To do: What follows is a listing to transcribe exactly, leaving the pictures out.
<<<<
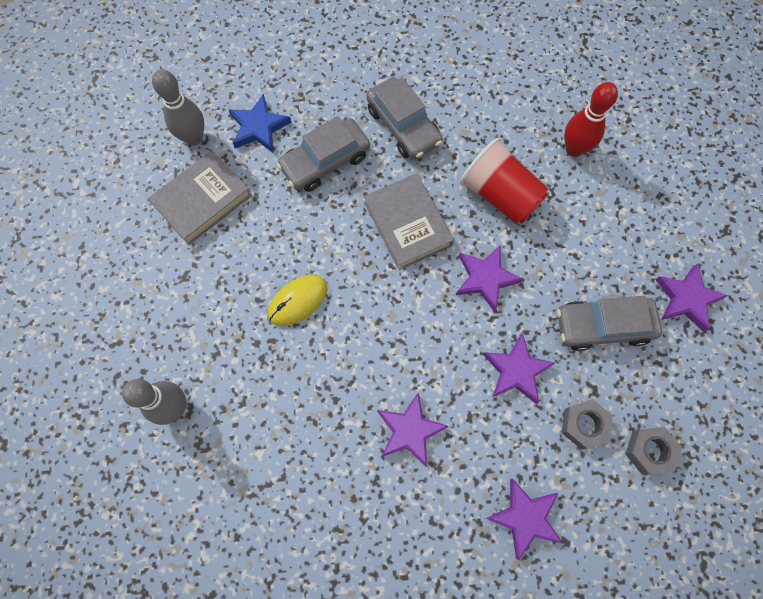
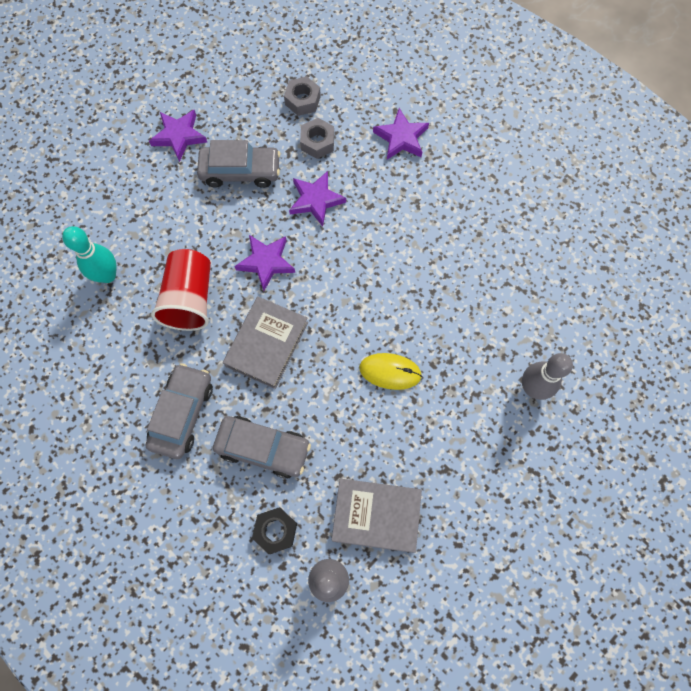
camera: 130 degrees left, 0 degrees up
(259, 127) = (275, 530): blue star -> black nut
(409, 431) = (410, 233): purple star -> none
(574, 149) = (107, 275): red bowling pin -> turquoise bowling pin
(602, 326) = (240, 171): grey car -> grey car turned 45 degrees counterclockwise

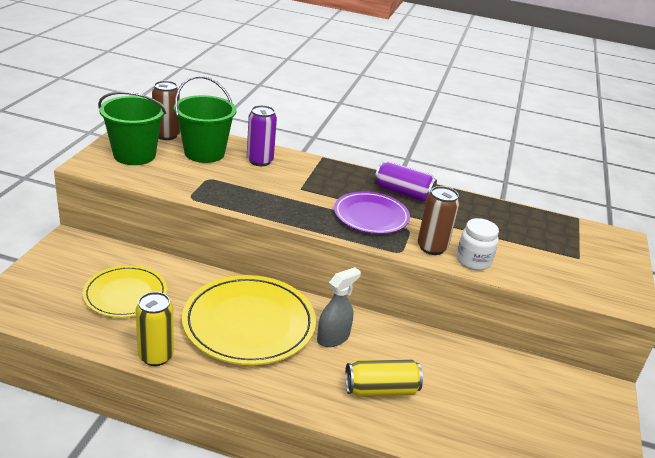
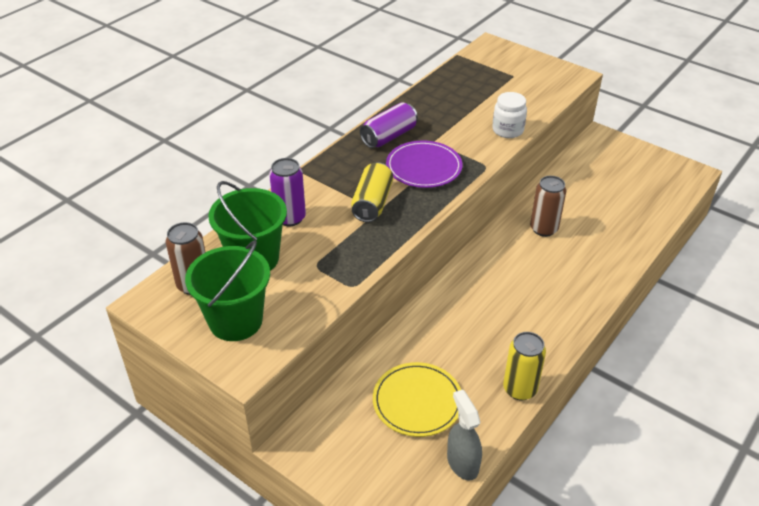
camera: 65 degrees left, 10 degrees up
(249, 323) = (485, 313): yellow plate -> none
(333, 338) = (516, 262): grey spray bottle -> grey spray bottle (462, 462)
(381, 389) = (584, 251): yellow can -> yellow can (372, 203)
(432, 247) = (483, 146): brown can -> brown can (544, 229)

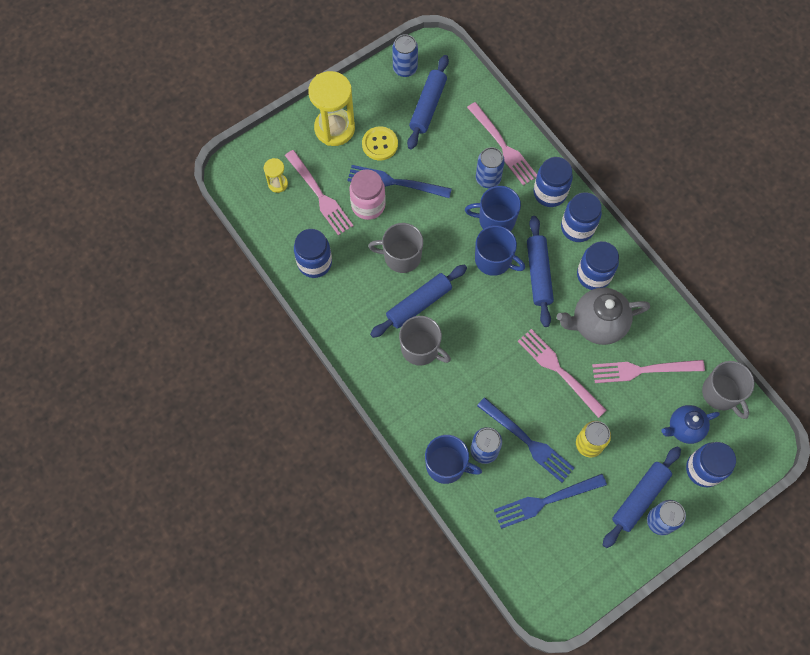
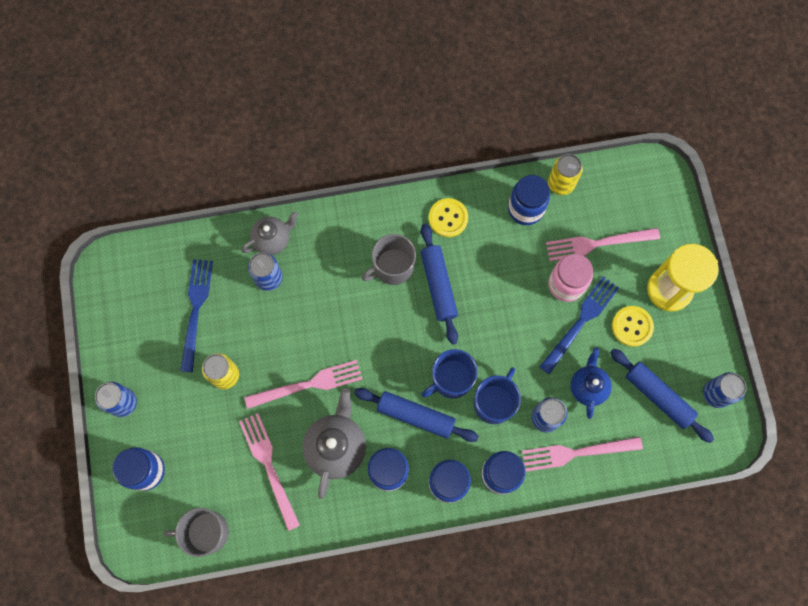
camera: 115 degrees right, 5 degrees up
(277, 244) = (561, 183): none -> yellow can
(278, 184) = (627, 209): yellow hourglass -> none
(353, 322) = (448, 218): none -> yellow button
(401, 256) = (496, 291): grey mug -> none
(446, 465) = (273, 240): blue mug -> grey teapot
(528, 442) = (255, 321): blue fork -> none
(640, 498) = (153, 395): blue rolling pin -> none
(642, 370) = (268, 465): pink fork -> pink fork turned 45 degrees counterclockwise
(684, 428) = (193, 475): blue teapot -> blue teapot (587, 387)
>>>>
Output:
camera: 130 degrees left, 0 degrees up
(259, 127) = (275, 530): blue star -> black nut
(409, 431) = (410, 233): purple star -> none
(574, 149) = (107, 275): red bowling pin -> turquoise bowling pin
(602, 326) = (240, 171): grey car -> grey car turned 45 degrees counterclockwise

camera: 65 degrees left, 10 degrees up
(249, 323) = (485, 313): yellow plate -> none
(333, 338) = (516, 262): grey spray bottle -> grey spray bottle (462, 462)
(381, 389) = (584, 251): yellow can -> yellow can (372, 203)
(432, 247) = (483, 146): brown can -> brown can (544, 229)

camera: 115 degrees right, 5 degrees up
(277, 244) = (561, 183): none -> yellow can
(278, 184) = (627, 209): yellow hourglass -> none
(353, 322) = (448, 218): none -> yellow button
(401, 256) = (496, 291): grey mug -> none
(446, 465) = (273, 240): blue mug -> grey teapot
(528, 442) = (255, 321): blue fork -> none
(640, 498) = (153, 395): blue rolling pin -> none
(642, 370) = (268, 465): pink fork -> pink fork turned 45 degrees counterclockwise
(684, 428) = (193, 475): blue teapot -> blue teapot (587, 387)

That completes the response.